+++ Input data +++

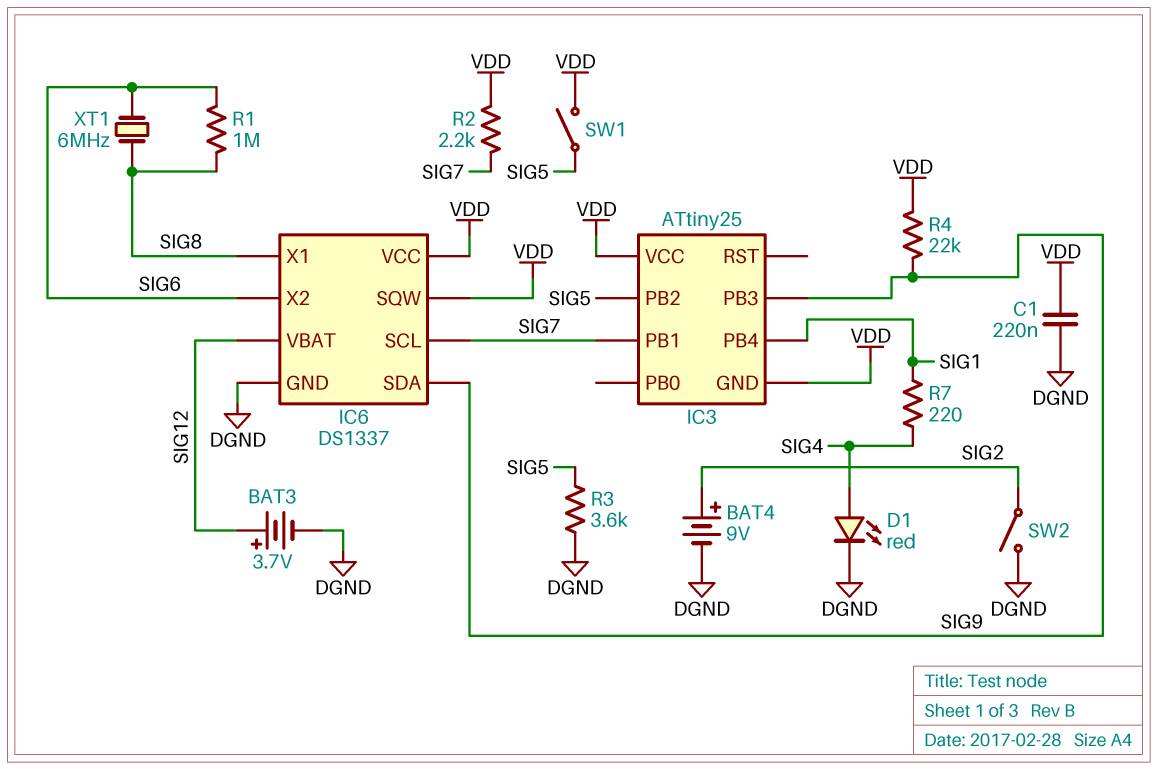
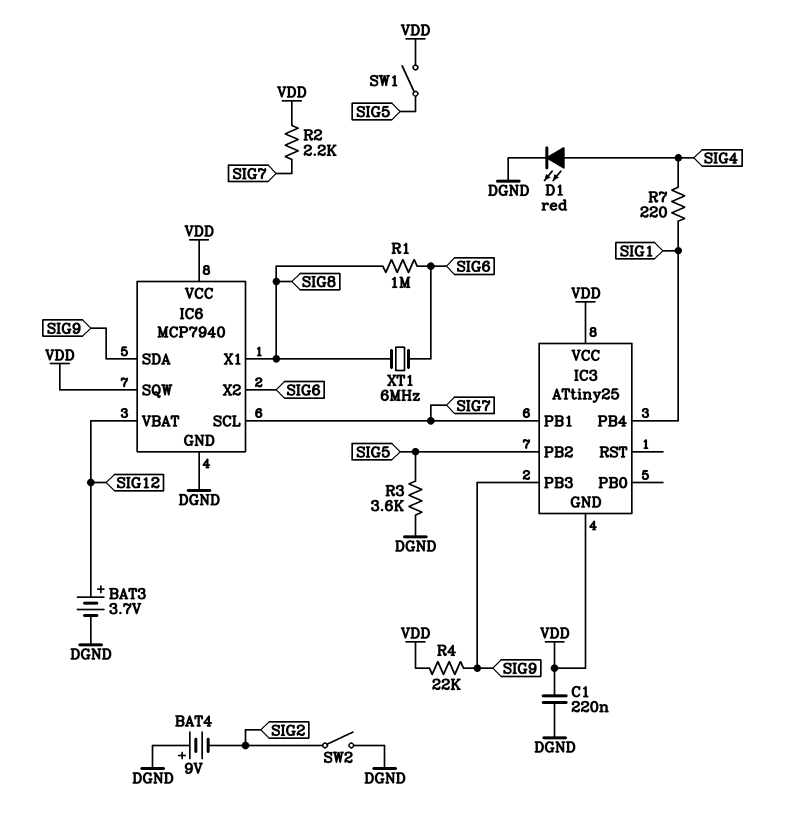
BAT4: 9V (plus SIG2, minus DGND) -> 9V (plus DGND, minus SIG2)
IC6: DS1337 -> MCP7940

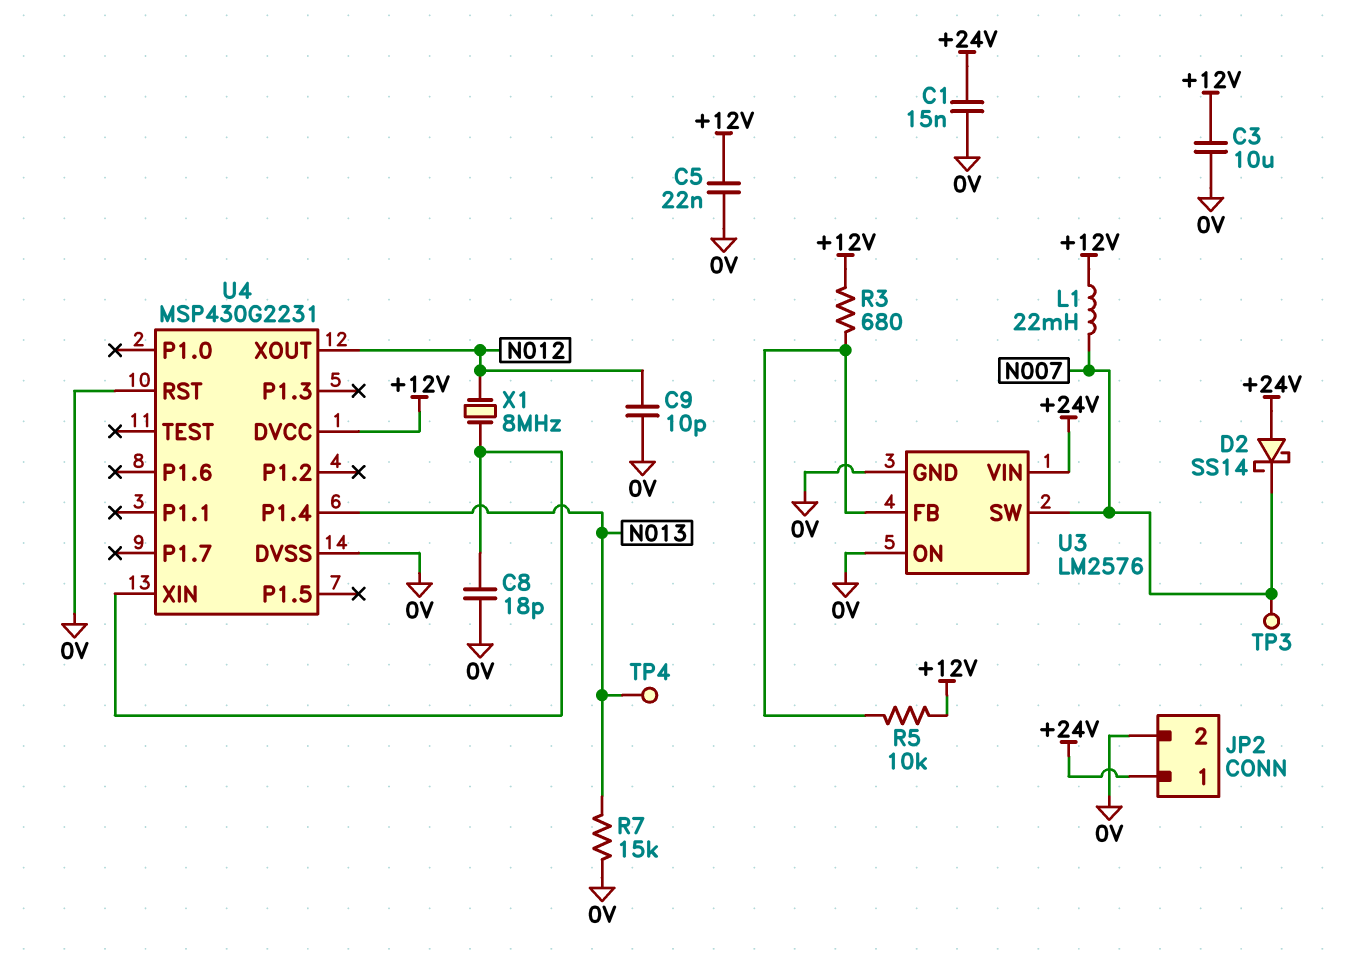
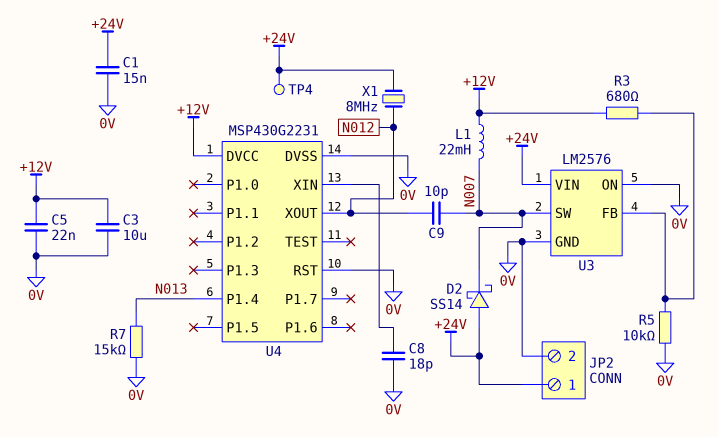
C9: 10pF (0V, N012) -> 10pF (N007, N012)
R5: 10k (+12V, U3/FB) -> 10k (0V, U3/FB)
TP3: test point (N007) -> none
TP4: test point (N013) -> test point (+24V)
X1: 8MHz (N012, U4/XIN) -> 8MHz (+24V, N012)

+++

▶ Problem description
Return the lines of the data above in full and exactly, with no pictures.

▶ Result for this task
BAT4: 9V (plus SIG2, minus DGND) -> 9V (plus DGND, minus SIG2)
IC6: DS1337 -> MCP7940

C9: 10pF (0V, N012) -> 10pF (N007, N012)
R5: 10k (+12V, U3/FB) -> 10k (0V, U3/FB)
TP3: test point (N007) -> none
TP4: test point (N013) -> test point (+24V)
X1: 8MHz (N012, U4/XIN) -> 8MHz (+24V, N012)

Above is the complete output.